[The data]
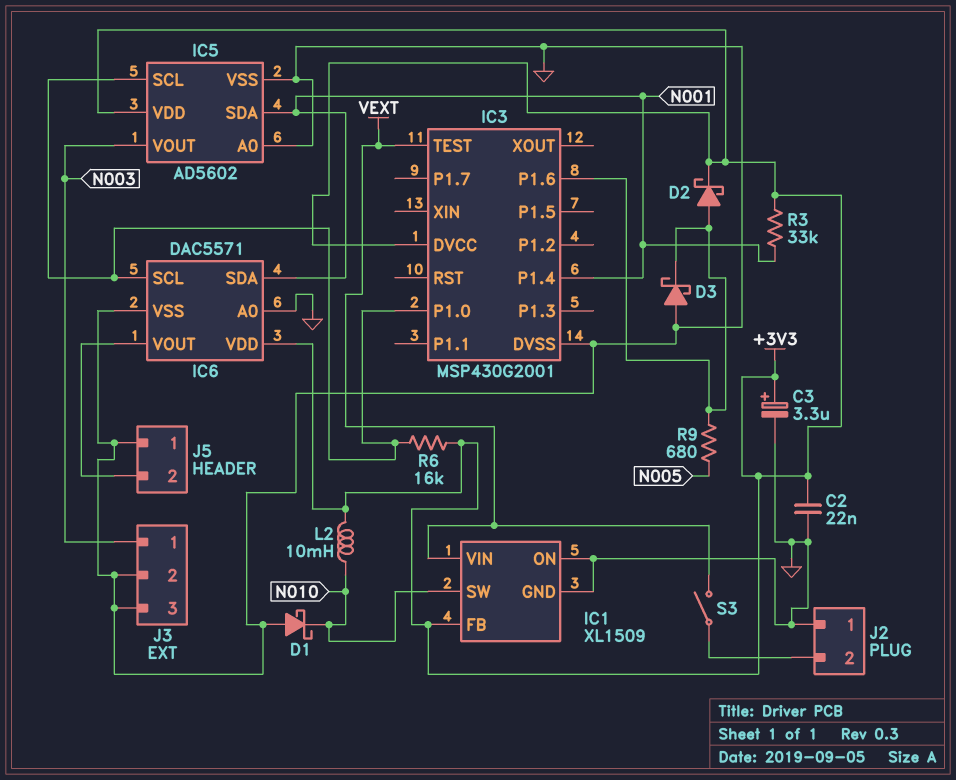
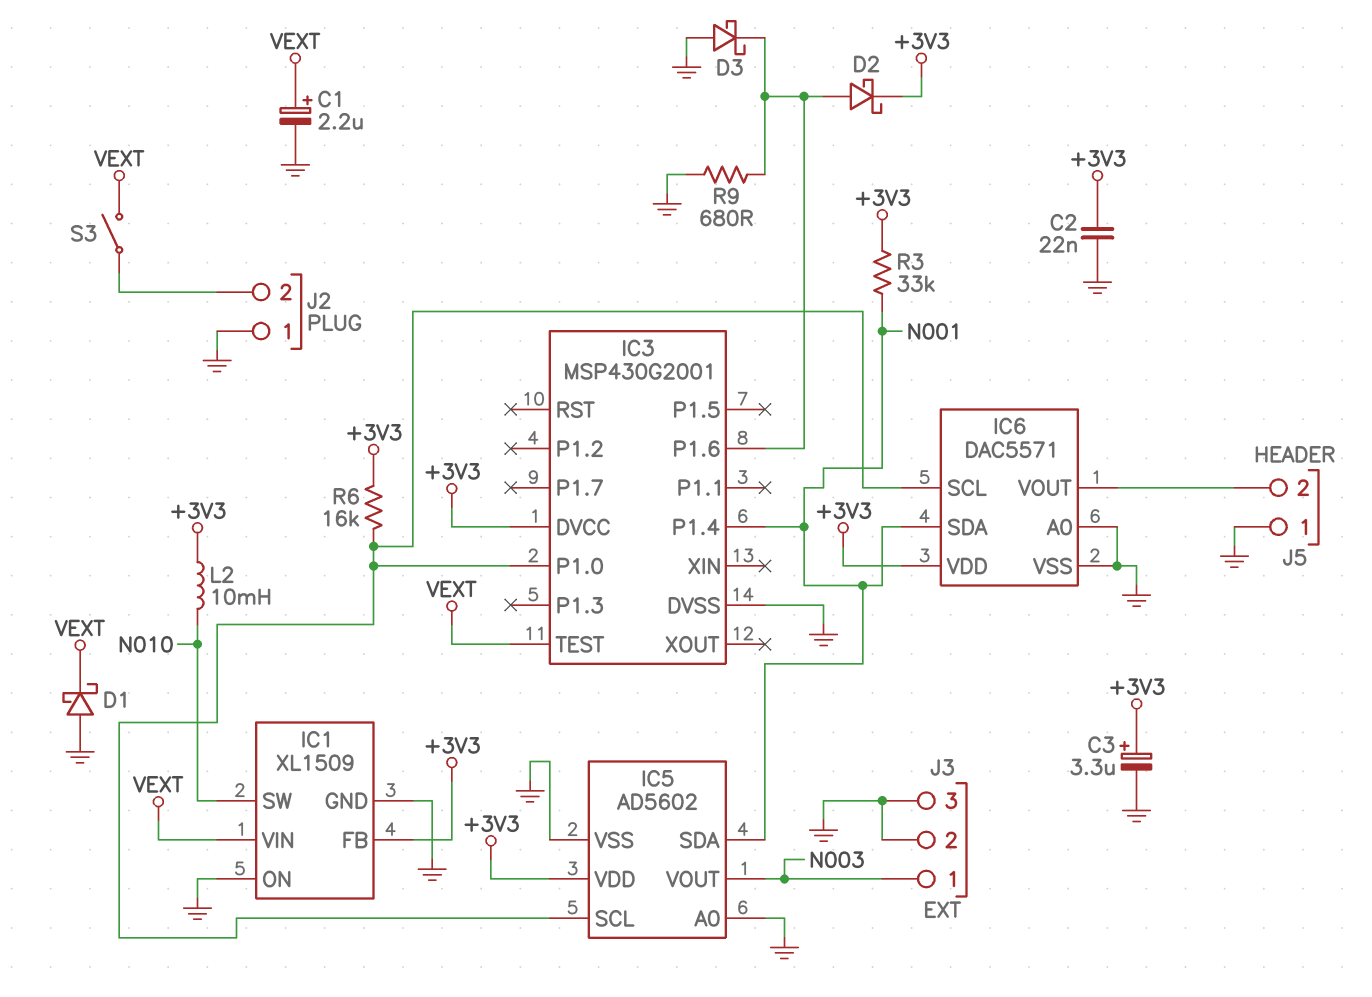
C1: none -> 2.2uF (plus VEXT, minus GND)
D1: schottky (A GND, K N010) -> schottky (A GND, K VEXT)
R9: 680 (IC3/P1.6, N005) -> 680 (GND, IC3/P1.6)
* * *
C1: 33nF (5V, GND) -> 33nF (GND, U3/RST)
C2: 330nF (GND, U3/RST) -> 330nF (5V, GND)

[Work order] Once you have counted the lines of the records that contain the word "VEXT", give the count and nothing else.

[Result for this exercise] 2